### WHAT YOU HAVE TO DO
Your copy must start with the line containing "none -> grey brick B11 level 2" and end with the last line of the entries, matching them exactly and leaving out every picture.

### RECORDS
□ □ □ □ □
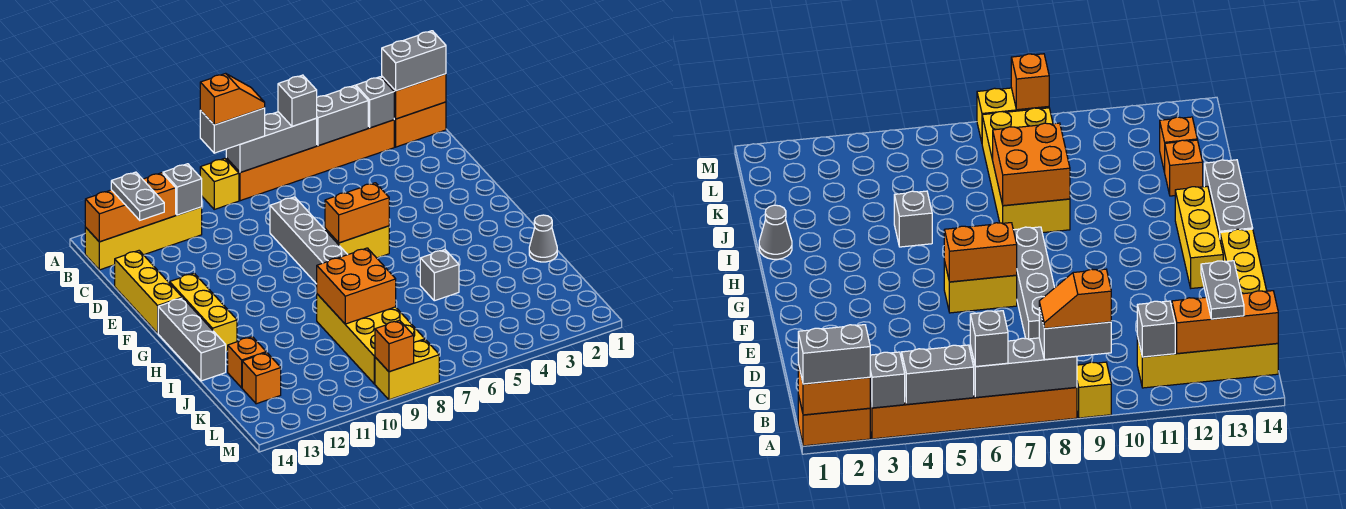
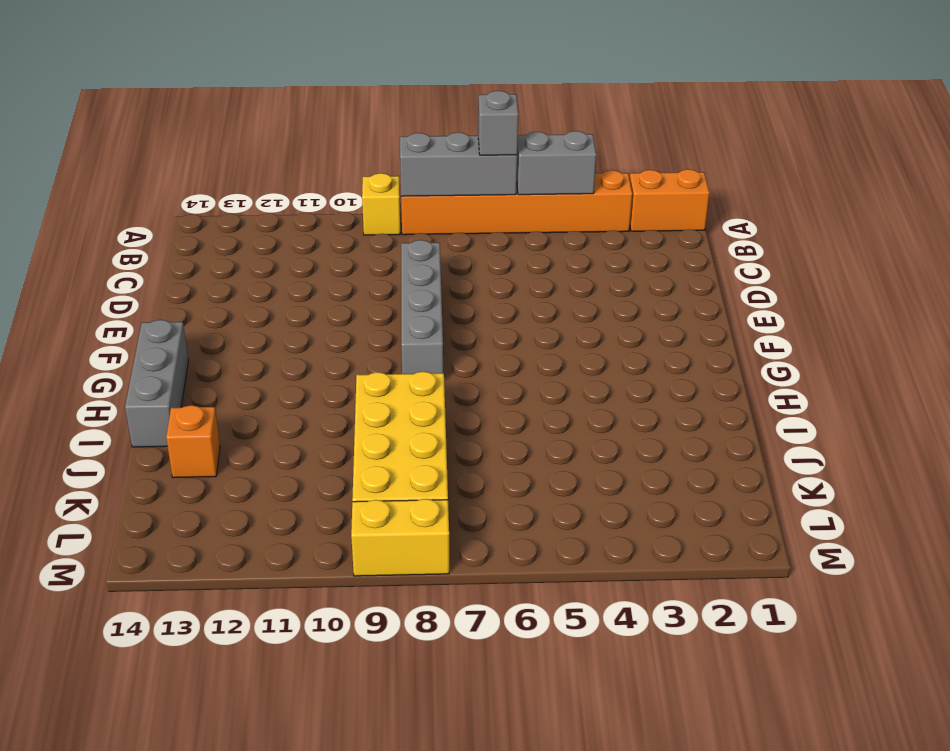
none -> yellow brick B11:B14 level 1
none -> yellow brick D14:F14 level 1
none -> yellow brick F6:F7 level 1

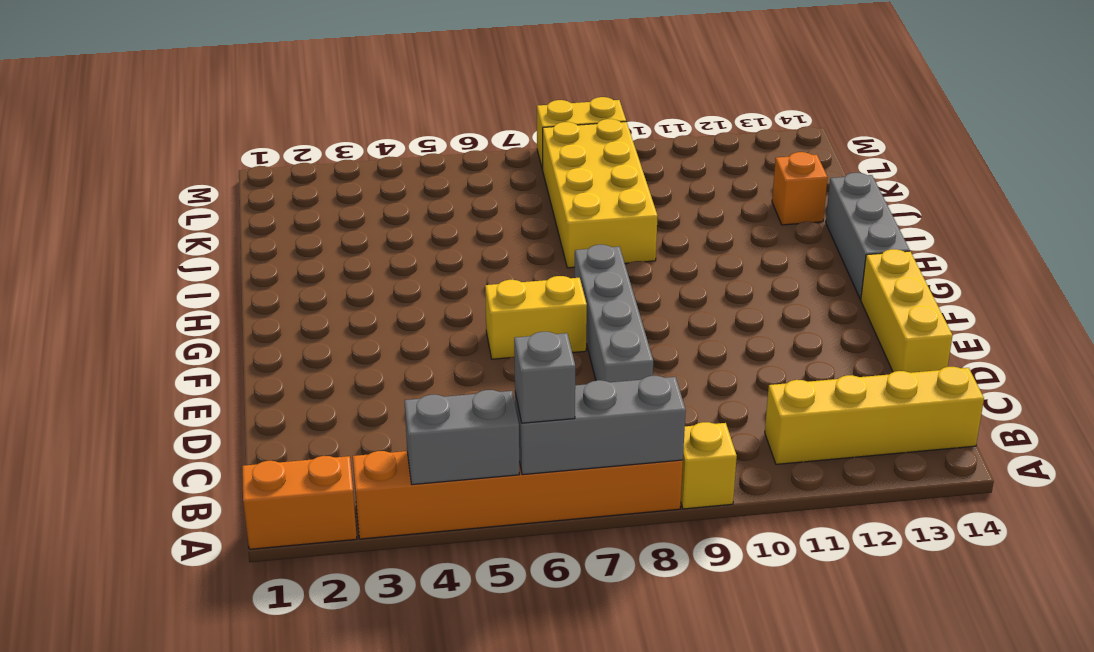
none -> yellow brick F13:H13 level 1
none -> grey cone I1 level 1
none -> grey brick I5 level 1

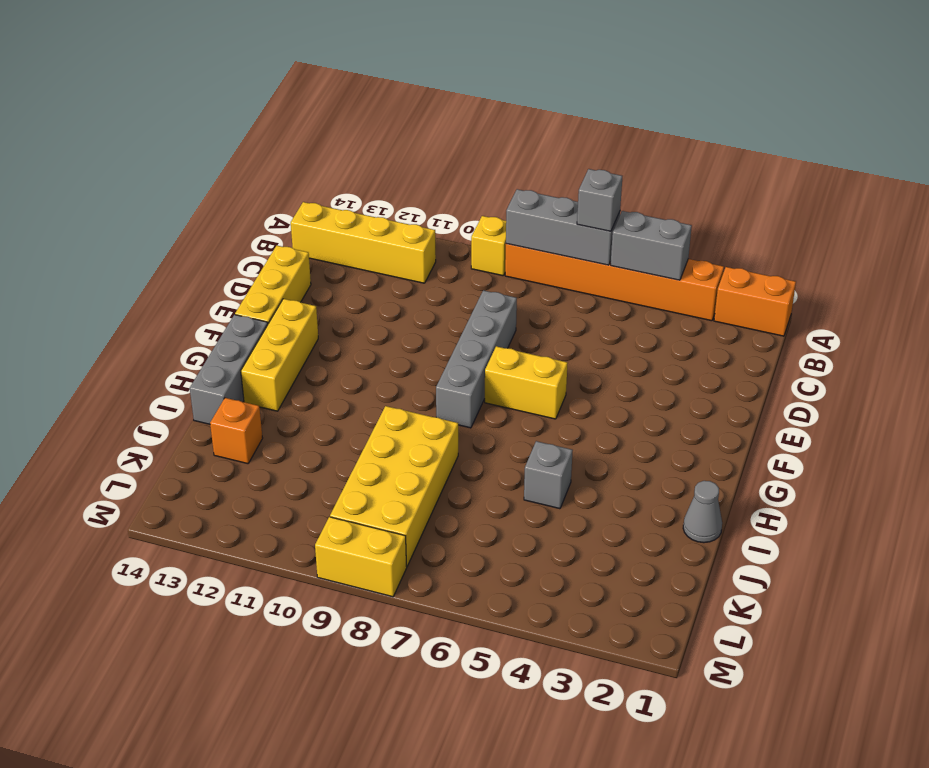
none -> orange brick K13 level 1
none -> orange brick A1:A2 level 2
none -> grey brick A3 level 2

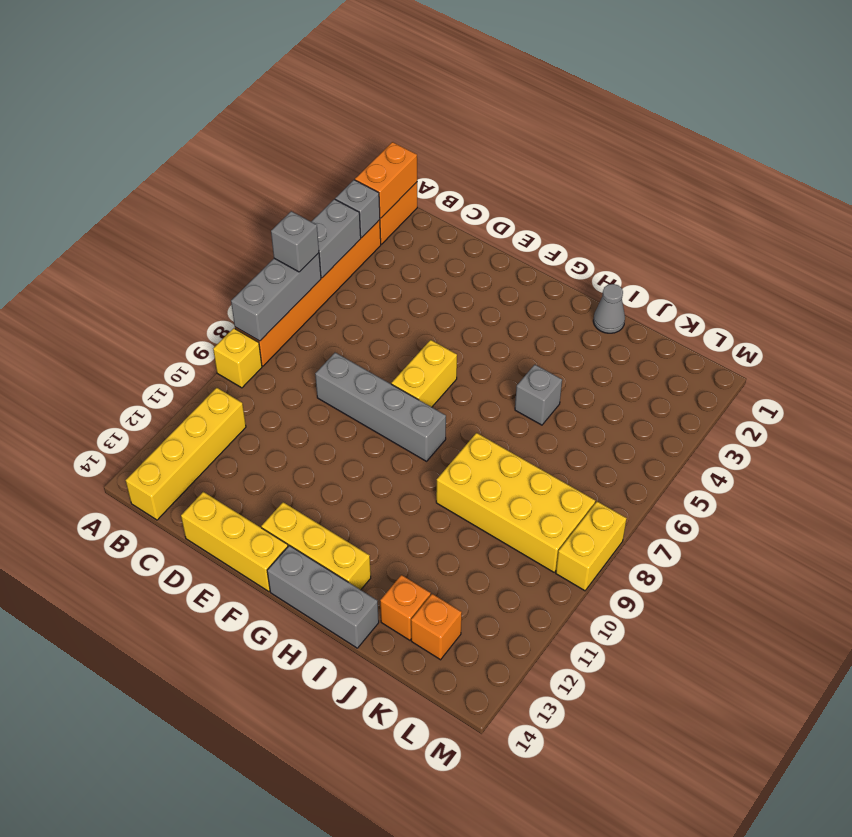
none -> grey brick B11 level 2
none -> orange brick B12:B14 level 2
none -> orange brick F6:F7 level 2

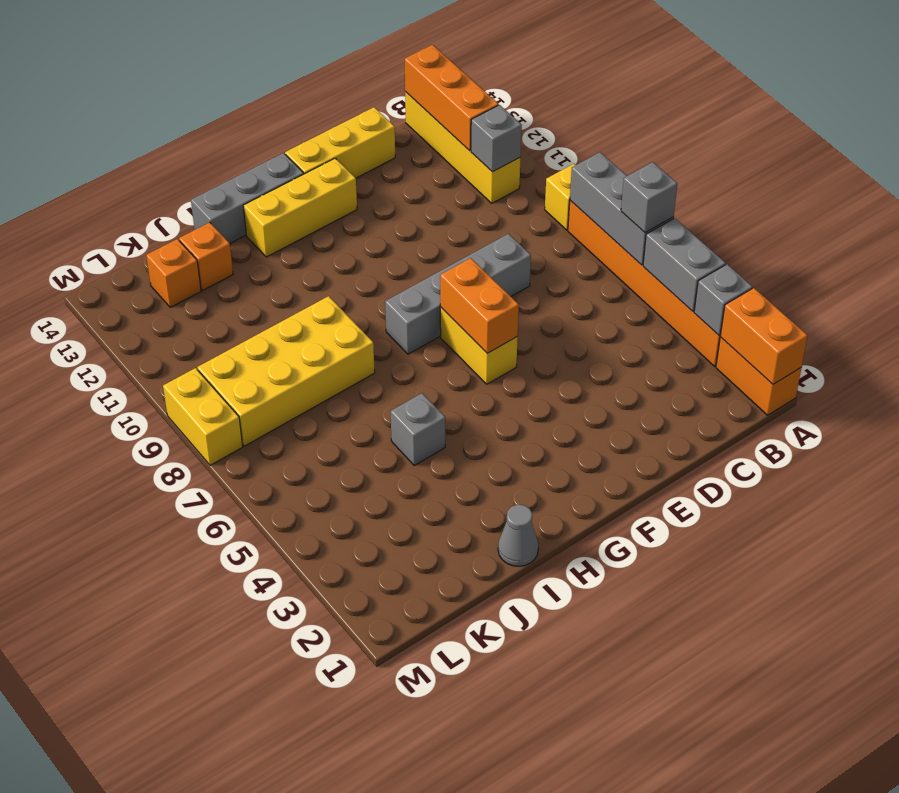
none -> orange brick I8:J9 level 2
none -> orange brick M9 level 2
none -> grey brick A1:A2 level 3

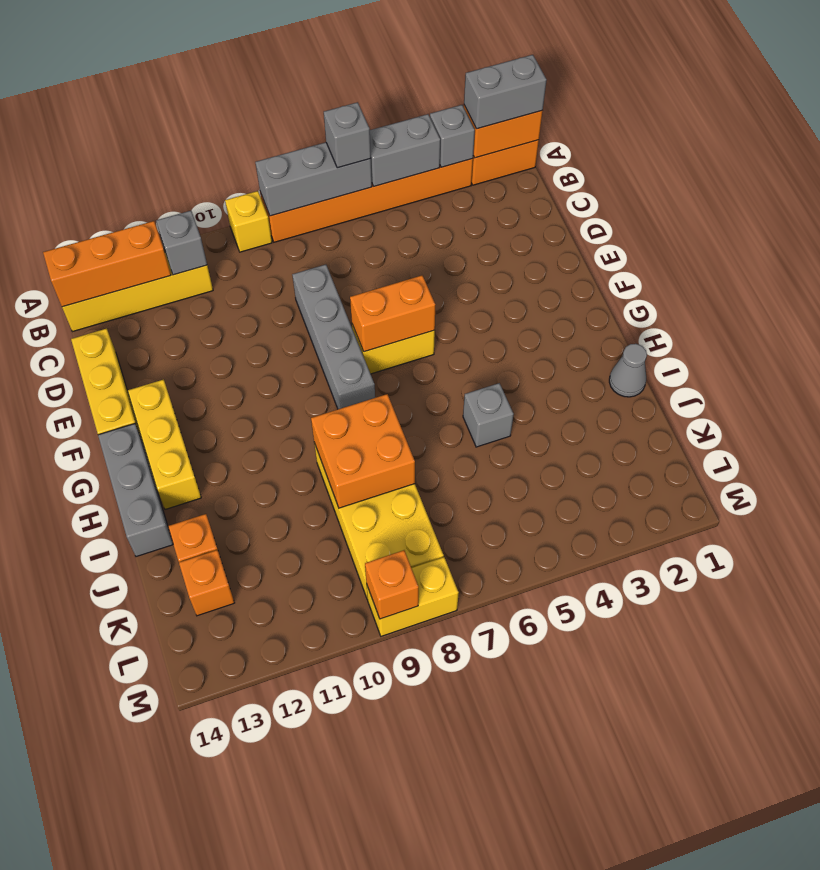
none -> grey brick A8:A9 level 3
none -> grey plate B13:C13 level 3
none -> orange slope A8:A9 level 4 top 9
□ □ □ □ □
### TASK OUTPUT
none -> grey brick B11 level 2
none -> orange brick B12:B14 level 2
none -> orange brick F6:F7 level 2

none -> orange brick I8:J9 level 2
none -> orange brick M9 level 2
none -> grey brick A1:A2 level 3

none -> grey brick A8:A9 level 3
none -> grey plate B13:C13 level 3
none -> orange slope A8:A9 level 4 top 9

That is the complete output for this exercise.